- _Goal of the exercise_
Pull out of the data below the stretch of lines bounded by the one containing "red rectangle: rotated" and the one containing "yellow line: rotated", both bounds included, unchanged.

- _Working data_
———

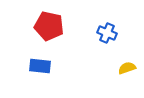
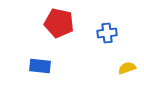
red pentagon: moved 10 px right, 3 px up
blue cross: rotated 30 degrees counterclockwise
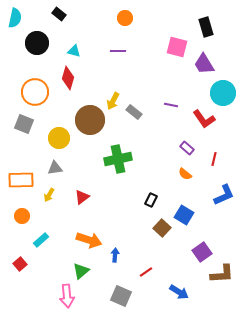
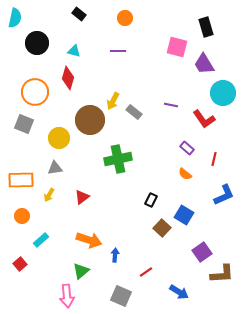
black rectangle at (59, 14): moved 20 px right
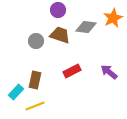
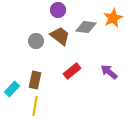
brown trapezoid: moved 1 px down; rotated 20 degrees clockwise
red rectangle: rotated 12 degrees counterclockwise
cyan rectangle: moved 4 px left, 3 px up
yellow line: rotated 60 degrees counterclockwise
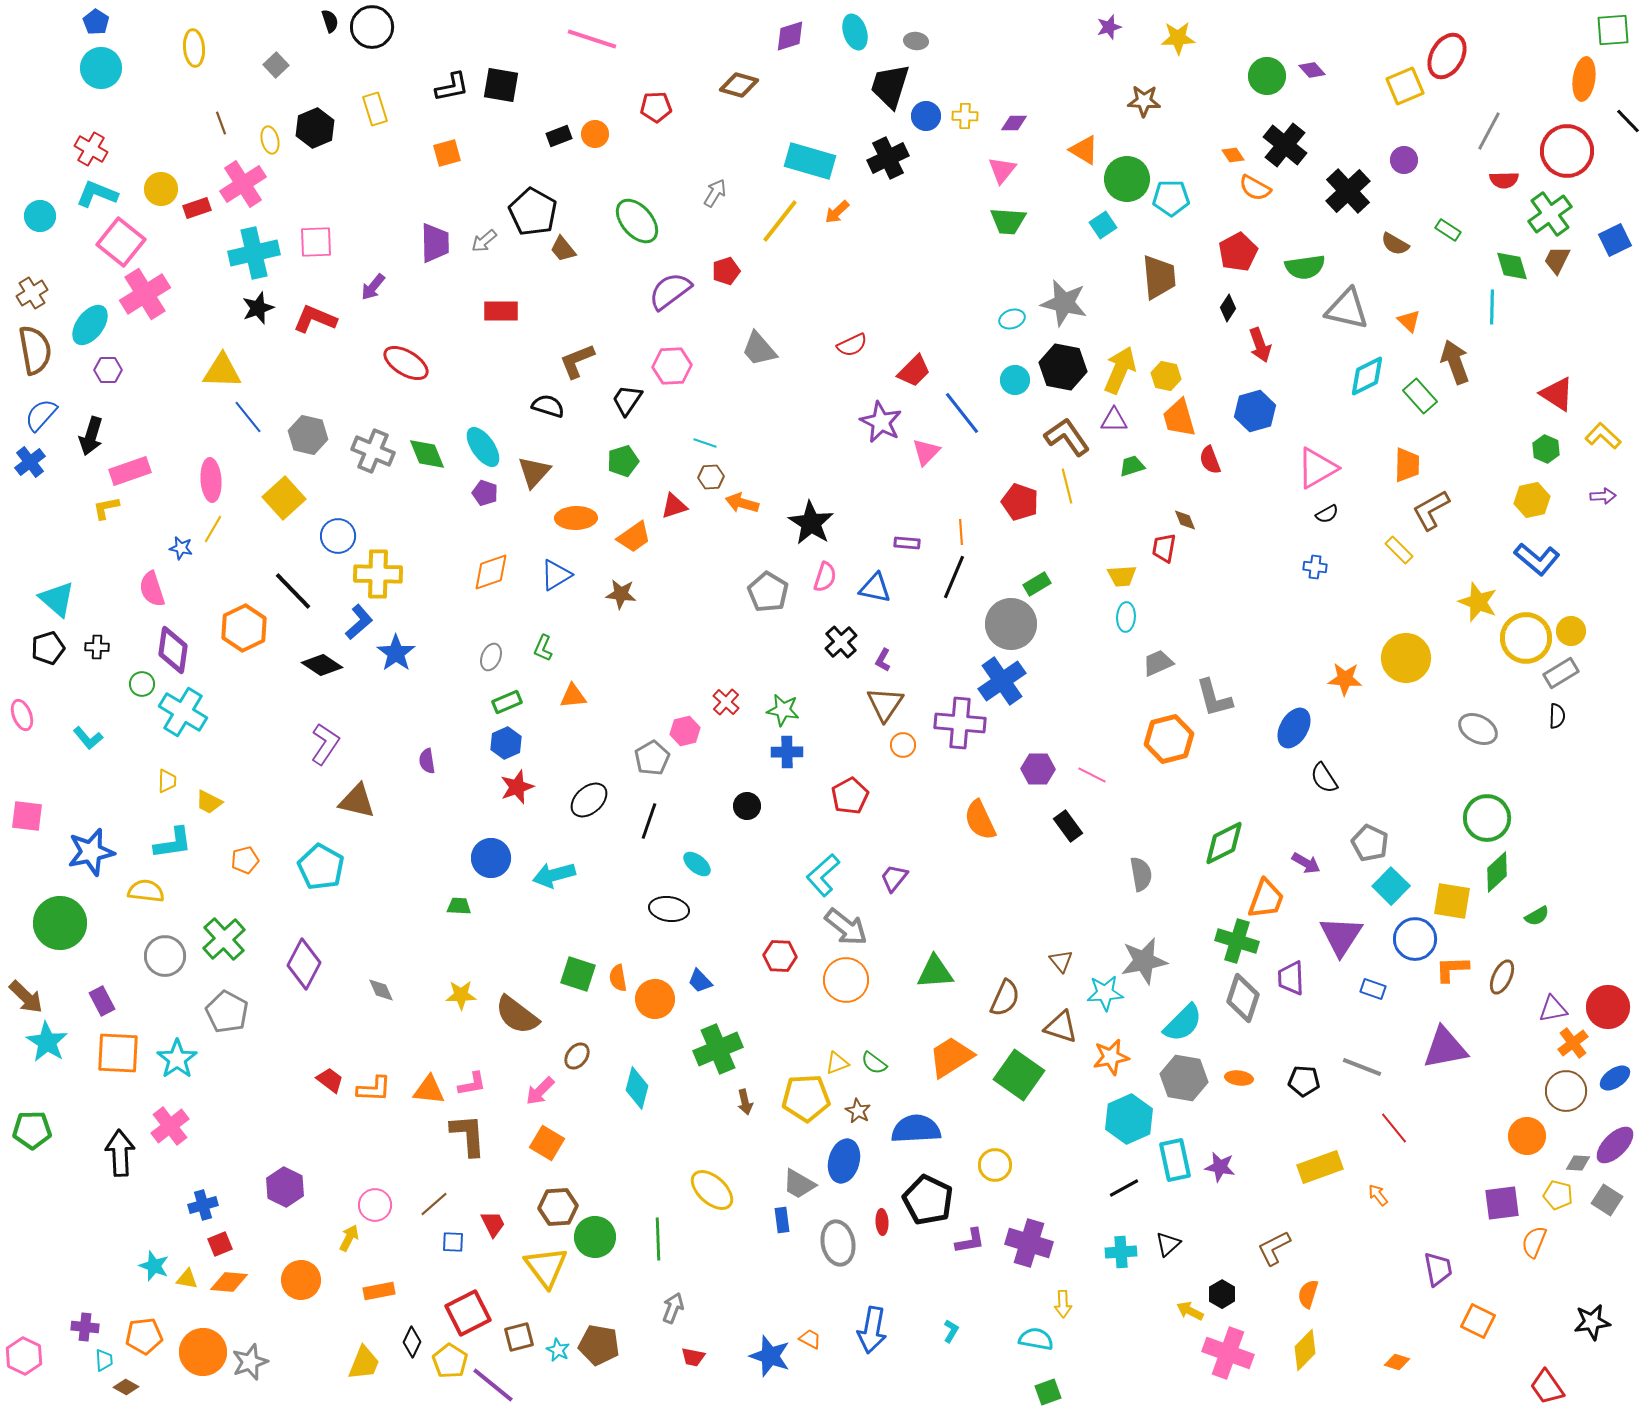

———

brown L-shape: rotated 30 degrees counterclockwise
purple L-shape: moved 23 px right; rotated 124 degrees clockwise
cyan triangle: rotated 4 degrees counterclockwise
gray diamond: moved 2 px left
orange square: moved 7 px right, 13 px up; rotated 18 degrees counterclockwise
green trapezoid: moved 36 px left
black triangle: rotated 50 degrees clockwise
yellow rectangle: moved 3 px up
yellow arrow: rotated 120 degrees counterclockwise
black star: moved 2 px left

———

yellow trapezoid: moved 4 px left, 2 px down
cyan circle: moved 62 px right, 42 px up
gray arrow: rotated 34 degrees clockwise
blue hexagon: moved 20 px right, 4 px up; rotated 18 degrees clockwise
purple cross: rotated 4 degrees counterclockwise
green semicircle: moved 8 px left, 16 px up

———

- _Reply to the task_
red rectangle: rotated 12 degrees counterclockwise
cyan rectangle: moved 4 px left, 3 px up
yellow line: rotated 60 degrees counterclockwise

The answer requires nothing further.